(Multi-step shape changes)
▶

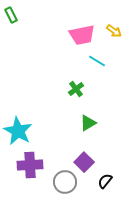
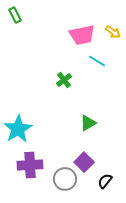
green rectangle: moved 4 px right
yellow arrow: moved 1 px left, 1 px down
green cross: moved 12 px left, 9 px up
cyan star: moved 2 px up; rotated 12 degrees clockwise
gray circle: moved 3 px up
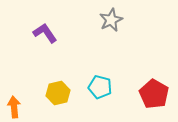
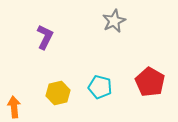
gray star: moved 3 px right, 1 px down
purple L-shape: moved 4 px down; rotated 60 degrees clockwise
red pentagon: moved 4 px left, 12 px up
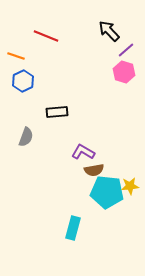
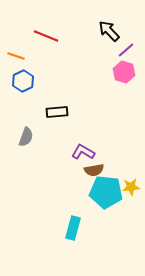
yellow star: moved 1 px right, 1 px down
cyan pentagon: moved 1 px left
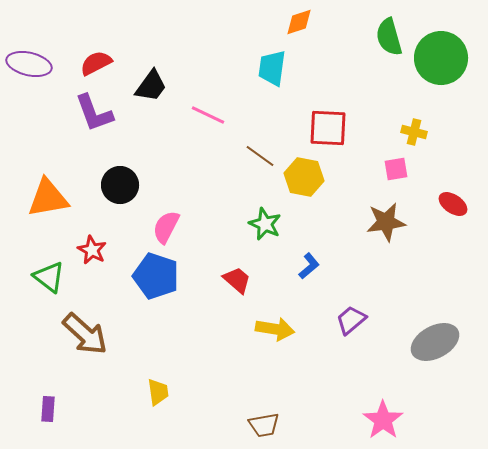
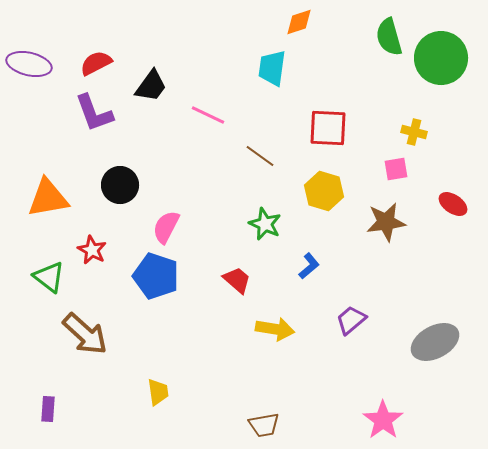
yellow hexagon: moved 20 px right, 14 px down; rotated 6 degrees clockwise
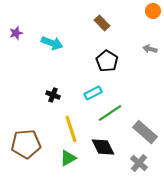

◀

» **Task description**
Retype the data above exactly, dropping every picture.

» **Result of this task**
green rectangle: moved 4 px right
yellow arrow: moved 1 px left, 1 px down
green cross: moved 12 px left, 9 px up
cyan star: moved 2 px up; rotated 12 degrees clockwise
gray circle: moved 3 px up
gray star: moved 3 px right, 1 px down
purple L-shape: moved 4 px down; rotated 60 degrees clockwise
red pentagon: moved 4 px left, 12 px up
yellow star: moved 1 px right, 1 px down
cyan pentagon: moved 1 px left
yellow hexagon: moved 20 px right, 14 px down; rotated 6 degrees clockwise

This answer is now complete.